Render the lines as a Markdown table with columns "Row" and "Line", starting at the first line and ending at the line that contains "brown semicircle: rotated", both included. Number each row and leave out any blank lines.
++++ Materials provided
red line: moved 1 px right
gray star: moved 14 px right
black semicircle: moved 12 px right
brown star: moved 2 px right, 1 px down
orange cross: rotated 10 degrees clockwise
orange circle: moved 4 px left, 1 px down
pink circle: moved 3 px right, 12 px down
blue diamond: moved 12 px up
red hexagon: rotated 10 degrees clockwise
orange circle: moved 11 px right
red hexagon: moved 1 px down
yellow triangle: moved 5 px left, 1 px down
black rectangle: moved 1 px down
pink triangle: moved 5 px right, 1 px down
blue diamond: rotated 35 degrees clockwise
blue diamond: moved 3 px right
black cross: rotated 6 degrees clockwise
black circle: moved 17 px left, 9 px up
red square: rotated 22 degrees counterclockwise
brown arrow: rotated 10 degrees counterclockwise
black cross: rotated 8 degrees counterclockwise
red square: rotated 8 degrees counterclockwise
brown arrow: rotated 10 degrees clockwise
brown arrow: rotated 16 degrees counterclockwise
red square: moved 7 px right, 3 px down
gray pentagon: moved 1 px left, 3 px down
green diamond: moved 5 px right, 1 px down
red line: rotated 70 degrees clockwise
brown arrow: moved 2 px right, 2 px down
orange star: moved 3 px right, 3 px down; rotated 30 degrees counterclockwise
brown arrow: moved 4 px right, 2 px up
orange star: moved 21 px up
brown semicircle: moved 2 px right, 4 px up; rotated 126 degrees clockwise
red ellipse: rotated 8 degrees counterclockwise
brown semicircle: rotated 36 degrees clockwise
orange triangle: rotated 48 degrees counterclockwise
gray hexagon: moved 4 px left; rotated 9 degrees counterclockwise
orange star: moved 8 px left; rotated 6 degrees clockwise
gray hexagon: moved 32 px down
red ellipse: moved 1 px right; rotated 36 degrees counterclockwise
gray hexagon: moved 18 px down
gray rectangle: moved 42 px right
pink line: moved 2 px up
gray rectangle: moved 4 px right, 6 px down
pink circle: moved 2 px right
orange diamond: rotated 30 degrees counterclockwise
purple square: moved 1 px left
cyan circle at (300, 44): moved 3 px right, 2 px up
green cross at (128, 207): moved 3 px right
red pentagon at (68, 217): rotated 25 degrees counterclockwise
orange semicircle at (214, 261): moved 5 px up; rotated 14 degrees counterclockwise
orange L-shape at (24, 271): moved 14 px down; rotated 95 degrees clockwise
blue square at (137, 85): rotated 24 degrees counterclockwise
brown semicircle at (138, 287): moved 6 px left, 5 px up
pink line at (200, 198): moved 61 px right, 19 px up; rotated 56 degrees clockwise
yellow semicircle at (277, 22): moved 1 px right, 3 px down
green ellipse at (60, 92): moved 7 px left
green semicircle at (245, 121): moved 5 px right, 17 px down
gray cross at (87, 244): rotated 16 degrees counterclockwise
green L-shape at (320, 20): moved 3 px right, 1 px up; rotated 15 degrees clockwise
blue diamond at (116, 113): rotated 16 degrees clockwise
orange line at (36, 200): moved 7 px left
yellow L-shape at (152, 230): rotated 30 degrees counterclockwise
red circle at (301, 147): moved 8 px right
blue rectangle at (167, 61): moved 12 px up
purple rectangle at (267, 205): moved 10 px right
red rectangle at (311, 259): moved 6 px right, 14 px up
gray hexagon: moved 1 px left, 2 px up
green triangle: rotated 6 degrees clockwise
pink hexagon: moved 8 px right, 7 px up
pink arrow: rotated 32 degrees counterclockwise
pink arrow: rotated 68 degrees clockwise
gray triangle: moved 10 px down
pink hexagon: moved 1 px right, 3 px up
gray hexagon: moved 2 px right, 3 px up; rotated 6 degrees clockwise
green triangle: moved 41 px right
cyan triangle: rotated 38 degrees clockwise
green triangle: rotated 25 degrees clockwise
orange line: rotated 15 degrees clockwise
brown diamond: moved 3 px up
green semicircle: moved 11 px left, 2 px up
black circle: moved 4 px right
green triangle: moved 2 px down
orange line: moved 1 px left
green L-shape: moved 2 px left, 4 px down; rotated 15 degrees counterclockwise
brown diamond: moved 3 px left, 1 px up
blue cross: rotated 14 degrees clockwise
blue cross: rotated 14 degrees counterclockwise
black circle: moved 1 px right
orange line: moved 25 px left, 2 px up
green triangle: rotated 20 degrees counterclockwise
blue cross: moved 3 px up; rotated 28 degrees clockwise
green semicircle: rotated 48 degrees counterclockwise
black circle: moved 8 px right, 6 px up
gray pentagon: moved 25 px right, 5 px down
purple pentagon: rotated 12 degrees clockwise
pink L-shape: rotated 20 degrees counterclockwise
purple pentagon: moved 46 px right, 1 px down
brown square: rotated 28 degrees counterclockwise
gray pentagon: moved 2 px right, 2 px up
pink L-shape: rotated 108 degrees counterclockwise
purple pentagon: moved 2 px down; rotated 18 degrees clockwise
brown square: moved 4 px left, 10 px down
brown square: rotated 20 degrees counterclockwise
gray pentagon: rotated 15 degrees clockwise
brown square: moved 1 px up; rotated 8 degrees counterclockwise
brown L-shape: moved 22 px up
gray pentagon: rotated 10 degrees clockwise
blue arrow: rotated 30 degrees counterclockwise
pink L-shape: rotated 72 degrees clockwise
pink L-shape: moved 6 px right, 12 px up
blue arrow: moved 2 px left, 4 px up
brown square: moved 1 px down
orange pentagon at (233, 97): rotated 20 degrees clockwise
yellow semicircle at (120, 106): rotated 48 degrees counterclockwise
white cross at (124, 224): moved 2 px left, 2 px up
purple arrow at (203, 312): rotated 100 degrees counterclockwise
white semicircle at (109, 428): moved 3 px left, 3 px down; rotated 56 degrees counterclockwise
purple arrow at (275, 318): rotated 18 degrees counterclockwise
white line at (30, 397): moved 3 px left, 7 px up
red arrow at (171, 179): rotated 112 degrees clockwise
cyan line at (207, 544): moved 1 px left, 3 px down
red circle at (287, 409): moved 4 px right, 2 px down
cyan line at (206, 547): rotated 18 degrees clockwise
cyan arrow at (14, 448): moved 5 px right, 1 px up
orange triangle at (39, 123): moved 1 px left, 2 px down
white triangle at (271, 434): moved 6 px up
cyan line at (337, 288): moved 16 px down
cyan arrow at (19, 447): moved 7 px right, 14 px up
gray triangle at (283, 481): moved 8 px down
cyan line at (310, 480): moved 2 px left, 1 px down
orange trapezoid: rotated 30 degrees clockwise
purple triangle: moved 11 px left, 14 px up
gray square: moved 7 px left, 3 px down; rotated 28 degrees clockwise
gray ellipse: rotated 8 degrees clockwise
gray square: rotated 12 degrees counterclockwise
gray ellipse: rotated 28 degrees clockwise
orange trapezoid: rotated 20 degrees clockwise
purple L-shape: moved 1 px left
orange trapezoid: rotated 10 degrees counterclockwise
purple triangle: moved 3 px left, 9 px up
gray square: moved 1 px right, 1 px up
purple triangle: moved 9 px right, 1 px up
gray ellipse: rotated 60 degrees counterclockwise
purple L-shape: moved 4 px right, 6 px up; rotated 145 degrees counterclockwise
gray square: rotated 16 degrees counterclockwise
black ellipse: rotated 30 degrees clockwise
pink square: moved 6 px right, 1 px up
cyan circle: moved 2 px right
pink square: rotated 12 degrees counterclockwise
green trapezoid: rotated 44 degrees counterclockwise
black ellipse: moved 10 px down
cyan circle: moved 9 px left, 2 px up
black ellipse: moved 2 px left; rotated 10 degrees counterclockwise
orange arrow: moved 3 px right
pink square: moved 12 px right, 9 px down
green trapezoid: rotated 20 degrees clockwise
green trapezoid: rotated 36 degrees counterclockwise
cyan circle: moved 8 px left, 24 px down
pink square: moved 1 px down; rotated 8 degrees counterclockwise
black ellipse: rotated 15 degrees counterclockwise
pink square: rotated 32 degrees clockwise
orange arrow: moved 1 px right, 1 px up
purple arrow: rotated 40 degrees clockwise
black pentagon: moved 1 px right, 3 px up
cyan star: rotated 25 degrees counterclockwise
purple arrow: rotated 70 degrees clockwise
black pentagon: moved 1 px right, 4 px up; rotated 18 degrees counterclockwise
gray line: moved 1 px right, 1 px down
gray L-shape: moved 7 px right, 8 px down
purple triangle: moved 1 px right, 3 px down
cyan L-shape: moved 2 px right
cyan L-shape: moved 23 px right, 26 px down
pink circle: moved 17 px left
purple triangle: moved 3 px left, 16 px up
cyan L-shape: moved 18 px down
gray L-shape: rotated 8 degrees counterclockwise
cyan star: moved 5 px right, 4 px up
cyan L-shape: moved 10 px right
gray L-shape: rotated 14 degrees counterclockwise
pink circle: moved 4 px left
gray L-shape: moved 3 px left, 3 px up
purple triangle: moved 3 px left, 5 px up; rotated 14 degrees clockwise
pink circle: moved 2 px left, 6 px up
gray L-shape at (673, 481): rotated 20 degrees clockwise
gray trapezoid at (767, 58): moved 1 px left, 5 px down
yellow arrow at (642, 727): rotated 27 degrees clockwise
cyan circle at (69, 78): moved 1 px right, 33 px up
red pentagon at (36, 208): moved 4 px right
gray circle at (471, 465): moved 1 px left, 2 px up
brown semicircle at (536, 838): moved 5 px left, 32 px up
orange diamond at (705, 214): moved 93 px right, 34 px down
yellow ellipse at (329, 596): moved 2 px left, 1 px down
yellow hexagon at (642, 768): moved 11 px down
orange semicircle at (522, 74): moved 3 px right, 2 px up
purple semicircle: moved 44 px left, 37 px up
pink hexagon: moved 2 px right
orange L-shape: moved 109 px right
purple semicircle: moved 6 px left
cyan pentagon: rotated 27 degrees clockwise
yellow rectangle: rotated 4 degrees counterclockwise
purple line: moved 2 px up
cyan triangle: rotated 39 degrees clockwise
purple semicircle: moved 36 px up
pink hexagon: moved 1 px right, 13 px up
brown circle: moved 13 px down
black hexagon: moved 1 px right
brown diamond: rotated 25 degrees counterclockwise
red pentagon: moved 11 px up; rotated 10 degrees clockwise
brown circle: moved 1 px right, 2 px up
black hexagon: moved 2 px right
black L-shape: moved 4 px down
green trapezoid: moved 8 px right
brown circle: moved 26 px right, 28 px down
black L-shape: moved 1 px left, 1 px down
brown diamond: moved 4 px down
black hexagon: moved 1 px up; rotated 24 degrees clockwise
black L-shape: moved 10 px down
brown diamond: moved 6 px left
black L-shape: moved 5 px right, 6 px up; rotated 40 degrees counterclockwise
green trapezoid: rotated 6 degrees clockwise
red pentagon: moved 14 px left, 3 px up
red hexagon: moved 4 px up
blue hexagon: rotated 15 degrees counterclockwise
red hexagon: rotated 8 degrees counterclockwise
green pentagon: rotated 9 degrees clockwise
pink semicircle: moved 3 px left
++++++++
- _Complete answer_:
| Row | Line |
|---|---|
| 1 | red line: moved 1 px right |
| 2 | gray star: moved 14 px right |
| 3 | black semicircle: moved 12 px right |
| 4 | brown star: moved 2 px right, 1 px down |
| 5 | orange cross: rotated 10 degrees clockwise |
| 6 | orange circle: moved 4 px left, 1 px down |
| 7 | pink circle: moved 3 px right, 12 px down |
| 8 | blue diamond: moved 12 px up |
| 9 | red hexagon: rotated 10 degrees clockwise |
| 10 | orange circle: moved 11 px right |
| 11 | red hexagon: moved 1 px down |
| 12 | yellow triangle: moved 5 px left, 1 px down |
| 13 | black rectangle: moved 1 px down |
| 14 | pink triangle: moved 5 px right, 1 px down |
| 15 | blue diamond: rotated 35 degrees clockwise |
| 16 | blue diamond: moved 3 px right |
| 17 | black cross: rotated 6 degrees clockwise |
| 18 | black circle: moved 17 px left, 9 px up |
| 19 | red square: rotated 22 degrees counterclockwise |
| 20 | brown arrow: rotated 10 degrees counterclockwise |
| 21 | black cross: rotated 8 degrees counterclockwise |
| 22 | red square: rotated 8 degrees counterclockwise |
| 23 | brown arrow: rotated 10 degrees clockwise |
| 24 | brown arrow: rotated 16 degrees counterclockwise |
| 25 | red square: moved 7 px right, 3 px down |
| 26 | gray pentagon: moved 1 px left, 3 px down |
| 27 | green diamond: moved 5 px right, 1 px down |
| 28 | red line: rotated 70 degrees clockwise |
| 29 | brown arrow: moved 2 px right, 2 px down |
| 30 | orange star: moved 3 px right, 3 px down; rotated 30 degrees counterclockwise |
| 31 | brown arrow: moved 4 px right, 2 px up |
| 32 | orange star: moved 21 px up |
| 33 | brown semicircle: moved 2 px right, 4 px up; rotated 126 degrees clockwise |
| 34 | red ellipse: rotated 8 degrees counterclockwise |
| 35 | brown semicircle: rotated 36 degrees clockwise |